■ **Task item**
Every line of the listing below must be printed again exactly, apart from its pictures.

== Segment start ==

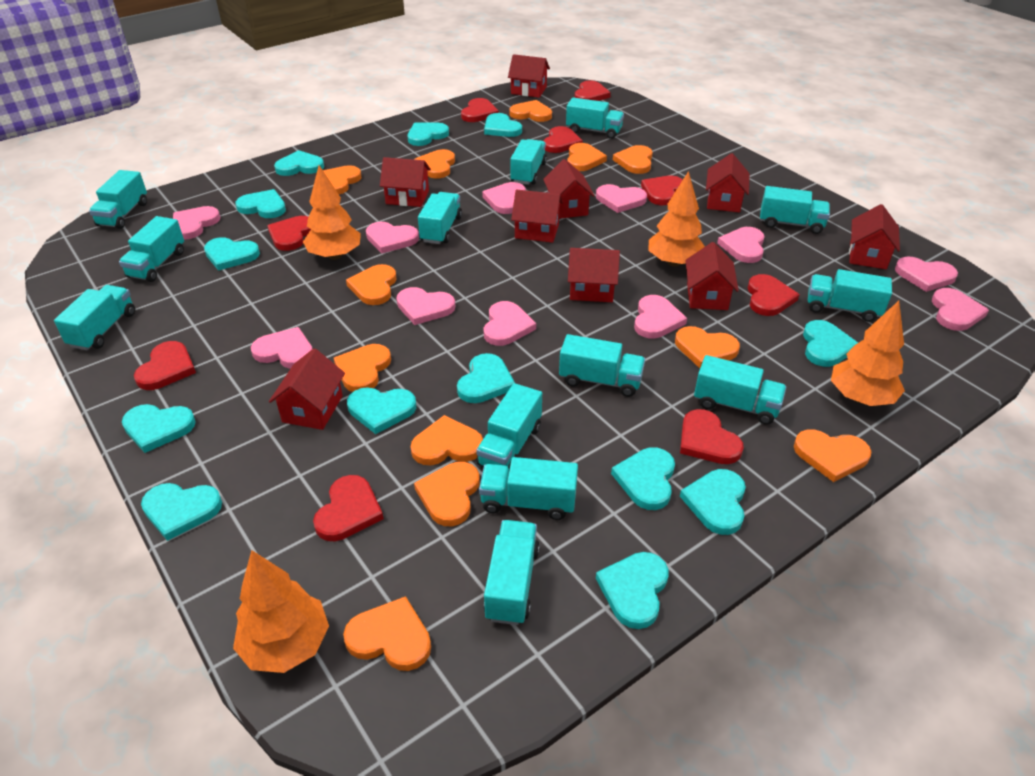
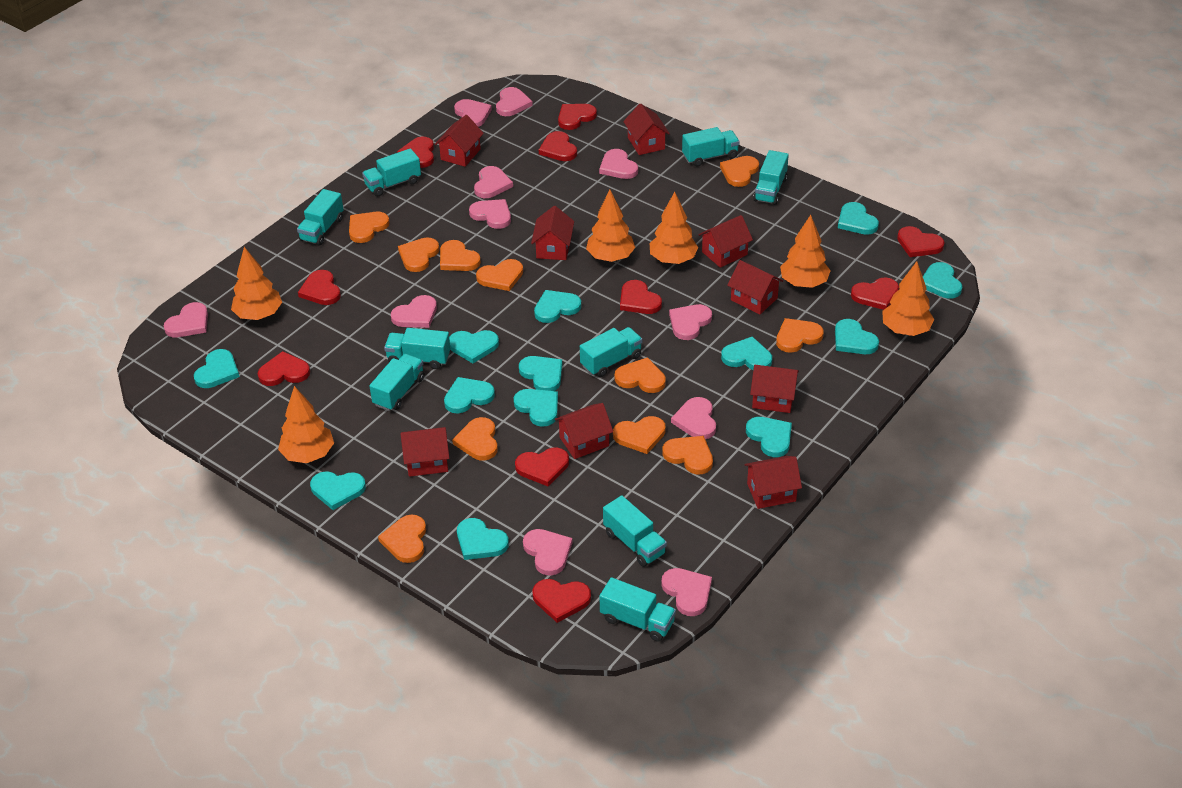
orange heart: 12 -> 11
orange tree: 4 -> 6
red heart: 9 -> 10
turquoise truck: 13 -> 9

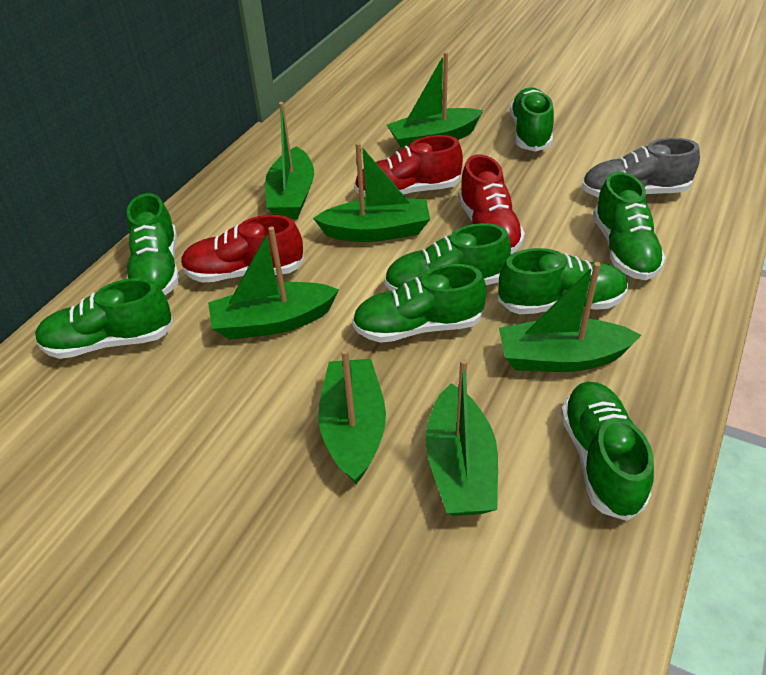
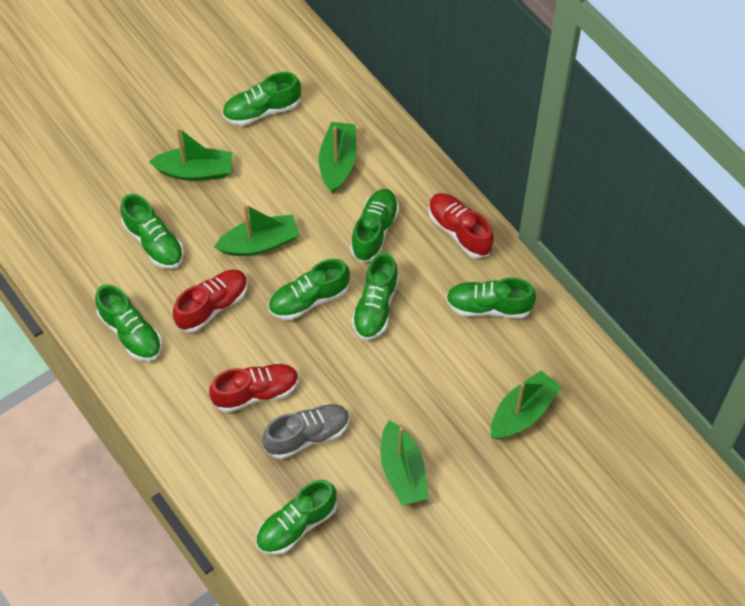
green boat: 7 -> 5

== Segment end ==

■ **Written response**
orange heart: 12 -> 11
orange tree: 4 -> 6
red heart: 9 -> 10
turquoise truck: 13 -> 9

green boat: 7 -> 5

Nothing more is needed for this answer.